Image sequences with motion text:
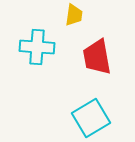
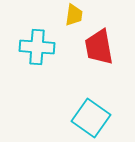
red trapezoid: moved 2 px right, 10 px up
cyan square: rotated 24 degrees counterclockwise
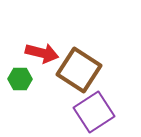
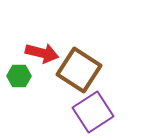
green hexagon: moved 1 px left, 3 px up
purple square: moved 1 px left
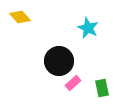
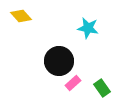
yellow diamond: moved 1 px right, 1 px up
cyan star: rotated 15 degrees counterclockwise
green rectangle: rotated 24 degrees counterclockwise
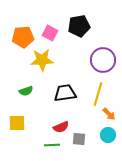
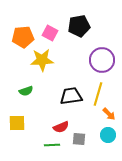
purple circle: moved 1 px left
black trapezoid: moved 6 px right, 3 px down
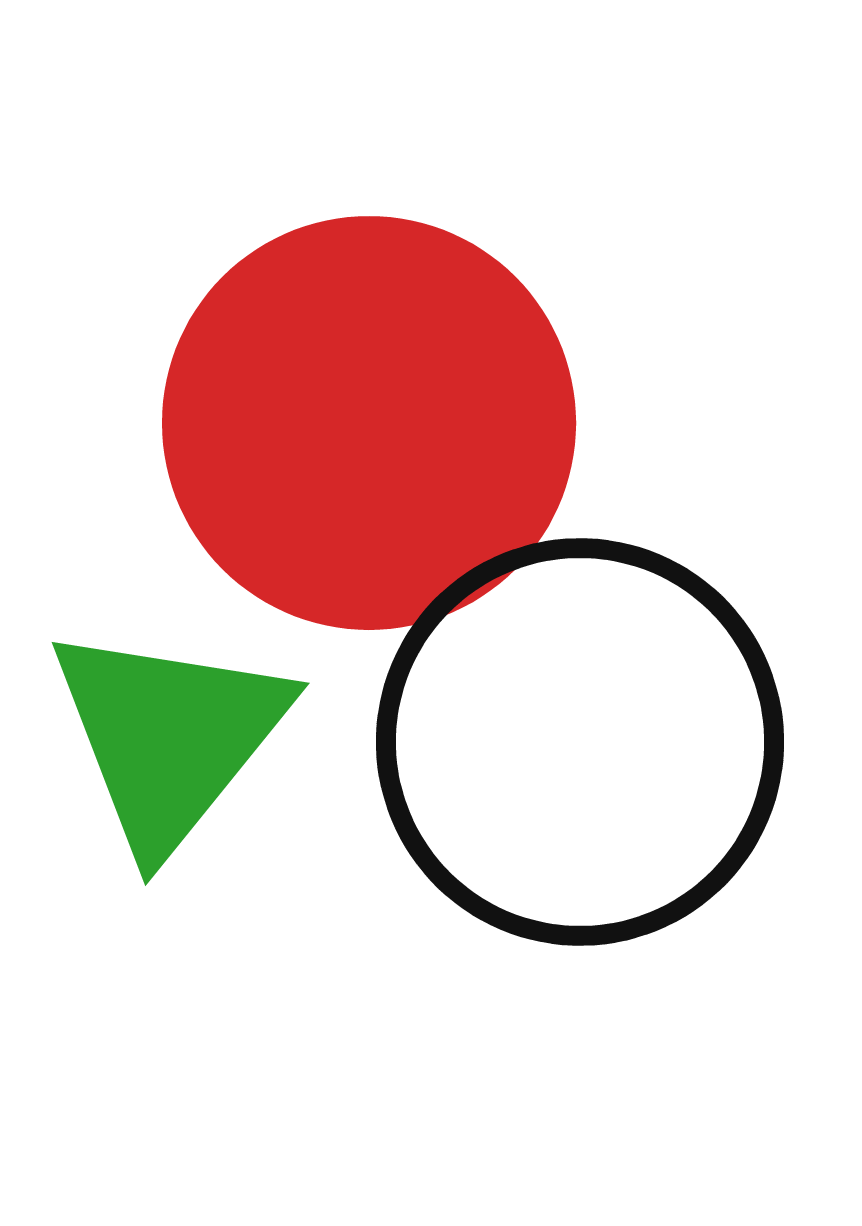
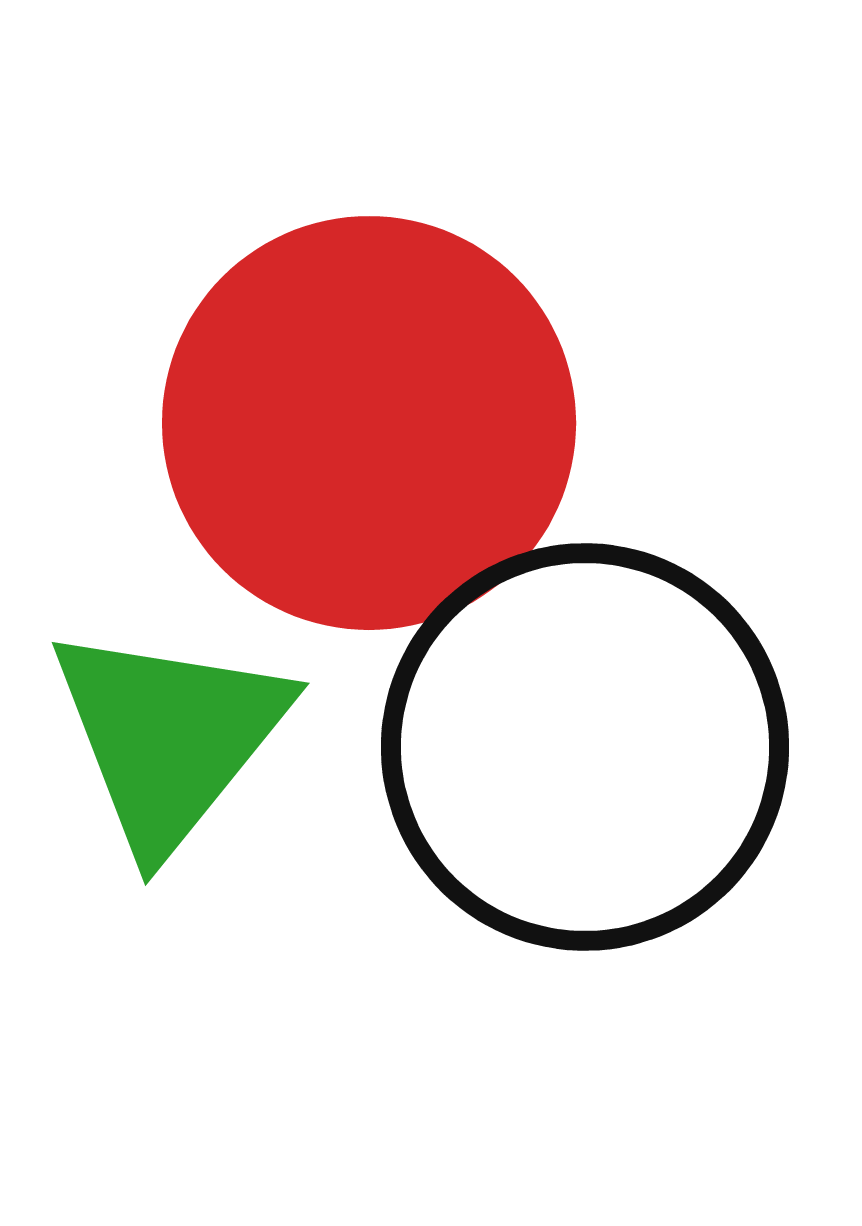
black circle: moved 5 px right, 5 px down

Work order: Only lines with the word "trapezoid" are wanted; pull each of them from the records.

Answer below:
red trapezoid: moved 2 px right, 10 px up
black trapezoid: moved 6 px right, 3 px down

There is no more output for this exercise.